> [What the exercise asks] Could you give the records below again exactly, without the pictures?

-- Data for this task follows --

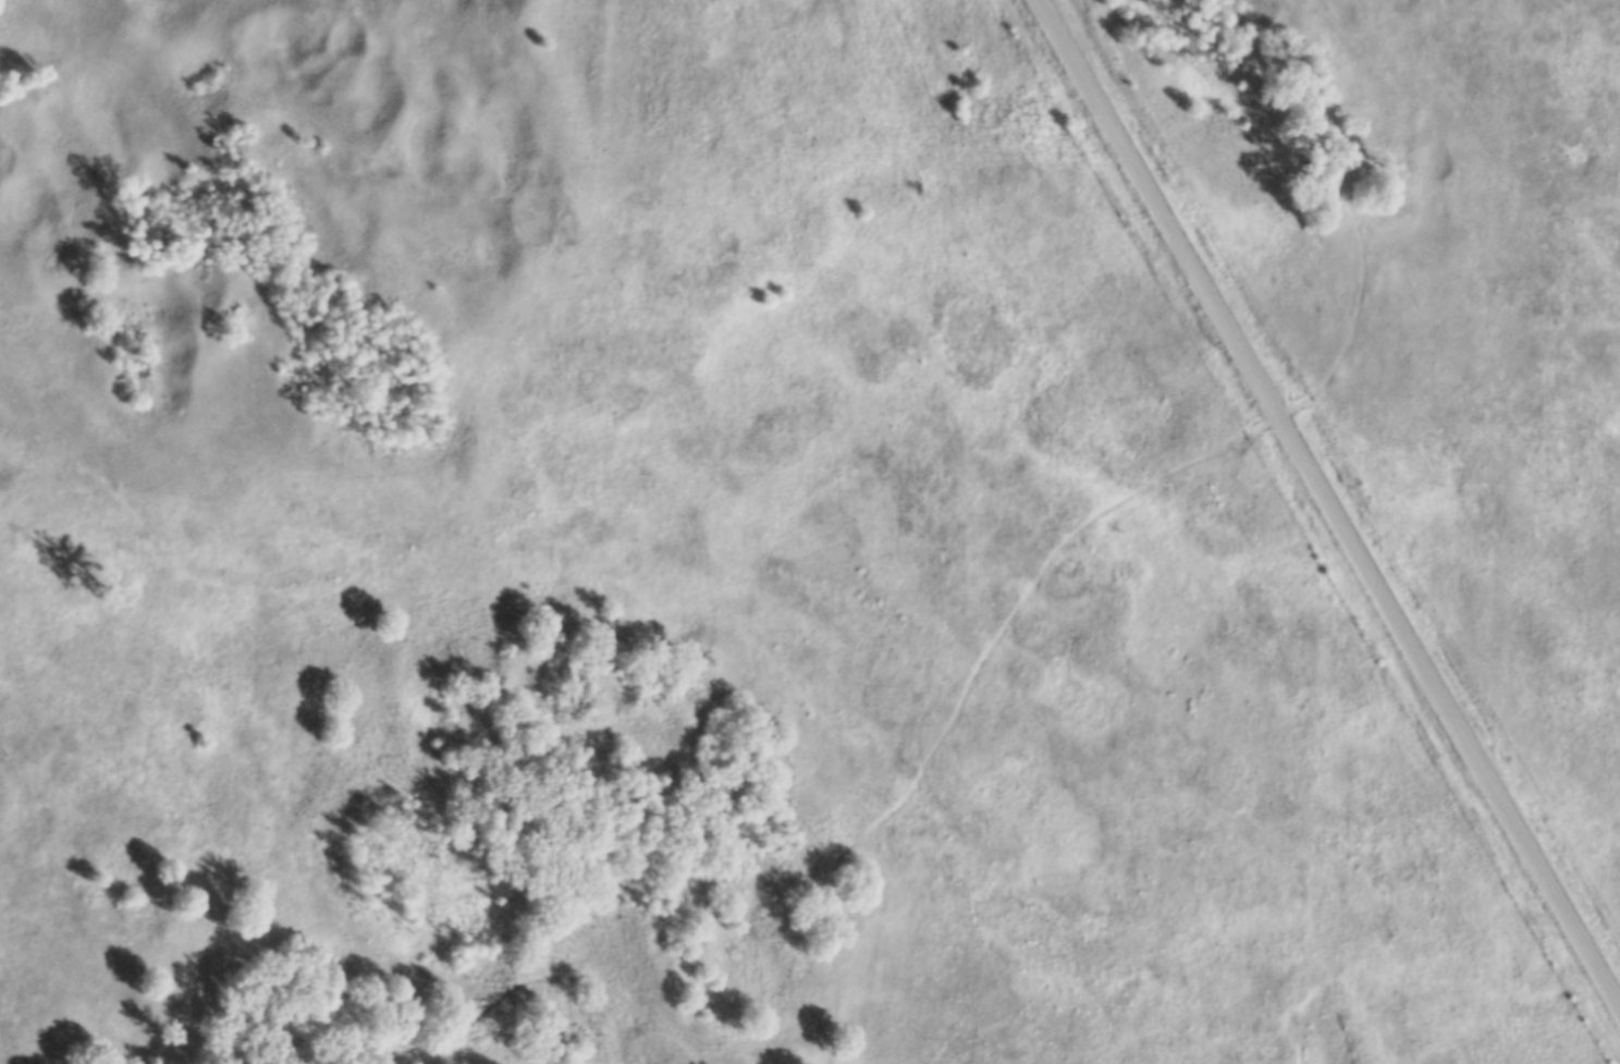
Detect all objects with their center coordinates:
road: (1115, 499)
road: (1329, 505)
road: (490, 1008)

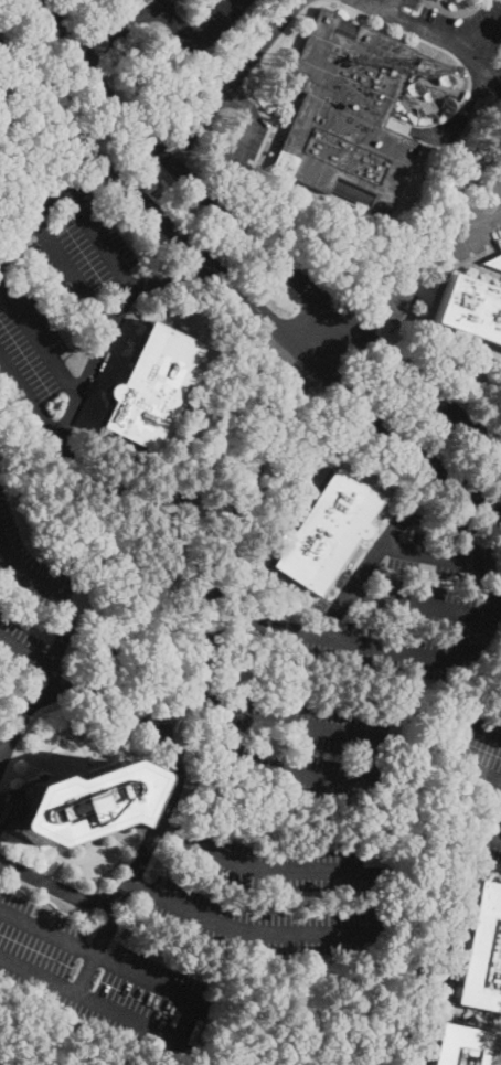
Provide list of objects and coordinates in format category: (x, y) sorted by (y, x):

-- Data for this task concluded --

> [Answer section]
Detect all objects with their center coordinates:
road: (1115, 499)
road: (1329, 505)
road: (490, 1008)

Provide list of objects and coordinates in format category: (x, y) sorted by (y, x):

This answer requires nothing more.